WORK ORDER: Using the data that follows, return exactly the lines from the one that contains "(296, 317) = (473, 311): green cake -> none" through the one that contains "camera: 30 degrees right, 15 degrees down", ends included.
===== RECORDS FOR THE TASK =====
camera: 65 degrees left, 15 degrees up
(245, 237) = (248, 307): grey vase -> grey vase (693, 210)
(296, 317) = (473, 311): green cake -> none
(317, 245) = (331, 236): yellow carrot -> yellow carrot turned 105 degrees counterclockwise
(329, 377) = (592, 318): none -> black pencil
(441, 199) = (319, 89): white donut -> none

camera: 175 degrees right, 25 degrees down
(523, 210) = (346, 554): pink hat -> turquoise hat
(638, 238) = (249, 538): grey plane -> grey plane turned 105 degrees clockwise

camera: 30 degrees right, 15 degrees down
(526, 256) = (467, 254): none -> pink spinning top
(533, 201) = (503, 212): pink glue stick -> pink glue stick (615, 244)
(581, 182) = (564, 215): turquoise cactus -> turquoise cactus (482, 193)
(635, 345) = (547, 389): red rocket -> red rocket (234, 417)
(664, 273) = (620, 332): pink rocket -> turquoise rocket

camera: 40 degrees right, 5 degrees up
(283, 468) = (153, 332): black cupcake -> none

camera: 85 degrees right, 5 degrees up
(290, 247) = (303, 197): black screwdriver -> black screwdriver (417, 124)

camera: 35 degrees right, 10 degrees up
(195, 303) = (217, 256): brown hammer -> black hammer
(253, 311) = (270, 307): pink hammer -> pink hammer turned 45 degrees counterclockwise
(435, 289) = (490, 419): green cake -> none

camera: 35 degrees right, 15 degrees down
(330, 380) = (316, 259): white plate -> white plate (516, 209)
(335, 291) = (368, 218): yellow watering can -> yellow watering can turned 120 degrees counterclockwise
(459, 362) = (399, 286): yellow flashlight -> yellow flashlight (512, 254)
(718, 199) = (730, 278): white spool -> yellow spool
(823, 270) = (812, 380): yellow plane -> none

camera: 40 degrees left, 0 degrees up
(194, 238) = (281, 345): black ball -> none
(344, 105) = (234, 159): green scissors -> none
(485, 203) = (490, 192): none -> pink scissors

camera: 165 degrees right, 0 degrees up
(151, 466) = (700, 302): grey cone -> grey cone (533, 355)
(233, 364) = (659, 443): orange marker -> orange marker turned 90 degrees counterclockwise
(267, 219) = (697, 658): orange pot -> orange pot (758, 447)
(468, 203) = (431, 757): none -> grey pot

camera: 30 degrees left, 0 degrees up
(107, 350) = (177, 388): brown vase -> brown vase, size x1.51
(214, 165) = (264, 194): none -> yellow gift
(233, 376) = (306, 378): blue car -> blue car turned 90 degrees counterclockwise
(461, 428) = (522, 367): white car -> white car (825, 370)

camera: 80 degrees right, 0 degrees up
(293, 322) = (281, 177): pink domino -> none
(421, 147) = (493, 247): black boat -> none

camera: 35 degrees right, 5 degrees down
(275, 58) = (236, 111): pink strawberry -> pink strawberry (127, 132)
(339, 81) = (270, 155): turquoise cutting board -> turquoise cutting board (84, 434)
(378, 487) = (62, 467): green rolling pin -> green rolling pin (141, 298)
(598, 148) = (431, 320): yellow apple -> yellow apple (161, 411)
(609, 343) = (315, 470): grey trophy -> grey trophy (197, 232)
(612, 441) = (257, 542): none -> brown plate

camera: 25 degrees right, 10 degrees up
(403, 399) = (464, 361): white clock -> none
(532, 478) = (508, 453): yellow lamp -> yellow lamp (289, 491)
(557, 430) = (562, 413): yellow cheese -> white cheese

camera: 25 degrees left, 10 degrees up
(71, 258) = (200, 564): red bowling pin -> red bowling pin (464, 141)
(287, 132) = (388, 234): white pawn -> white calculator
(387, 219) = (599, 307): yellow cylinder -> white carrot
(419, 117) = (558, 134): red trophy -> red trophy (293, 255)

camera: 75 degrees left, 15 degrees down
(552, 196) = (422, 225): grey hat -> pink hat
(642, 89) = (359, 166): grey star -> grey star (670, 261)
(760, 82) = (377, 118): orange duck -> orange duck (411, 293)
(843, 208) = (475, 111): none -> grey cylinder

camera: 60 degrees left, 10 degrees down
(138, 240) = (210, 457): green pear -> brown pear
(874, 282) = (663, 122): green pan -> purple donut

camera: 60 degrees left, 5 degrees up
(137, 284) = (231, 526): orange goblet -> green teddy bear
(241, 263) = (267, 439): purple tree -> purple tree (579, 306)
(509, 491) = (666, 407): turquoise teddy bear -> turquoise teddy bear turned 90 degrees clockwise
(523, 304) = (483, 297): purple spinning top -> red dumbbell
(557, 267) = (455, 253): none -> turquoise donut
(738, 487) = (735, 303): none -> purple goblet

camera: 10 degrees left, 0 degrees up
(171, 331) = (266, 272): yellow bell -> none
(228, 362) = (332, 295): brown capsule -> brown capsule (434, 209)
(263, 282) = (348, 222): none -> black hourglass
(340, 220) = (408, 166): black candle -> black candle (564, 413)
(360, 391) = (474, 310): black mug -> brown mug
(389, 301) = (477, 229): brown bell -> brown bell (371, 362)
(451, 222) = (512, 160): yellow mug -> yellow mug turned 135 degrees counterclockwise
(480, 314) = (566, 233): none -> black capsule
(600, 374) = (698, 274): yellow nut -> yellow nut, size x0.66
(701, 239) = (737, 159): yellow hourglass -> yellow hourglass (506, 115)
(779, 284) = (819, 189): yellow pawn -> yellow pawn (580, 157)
=====
PROBLEM SOLUTION:
(296, 317) = (473, 311): green cake -> none
(317, 245) = (331, 236): yellow carrot -> yellow carrot turned 105 degrees counterclockwise
(329, 377) = (592, 318): none -> black pencil
(441, 199) = (319, 89): white donut -> none

camera: 175 degrees right, 25 degrees down
(523, 210) = (346, 554): pink hat -> turquoise hat
(638, 238) = (249, 538): grey plane -> grey plane turned 105 degrees clockwise

camera: 30 degrees right, 15 degrees down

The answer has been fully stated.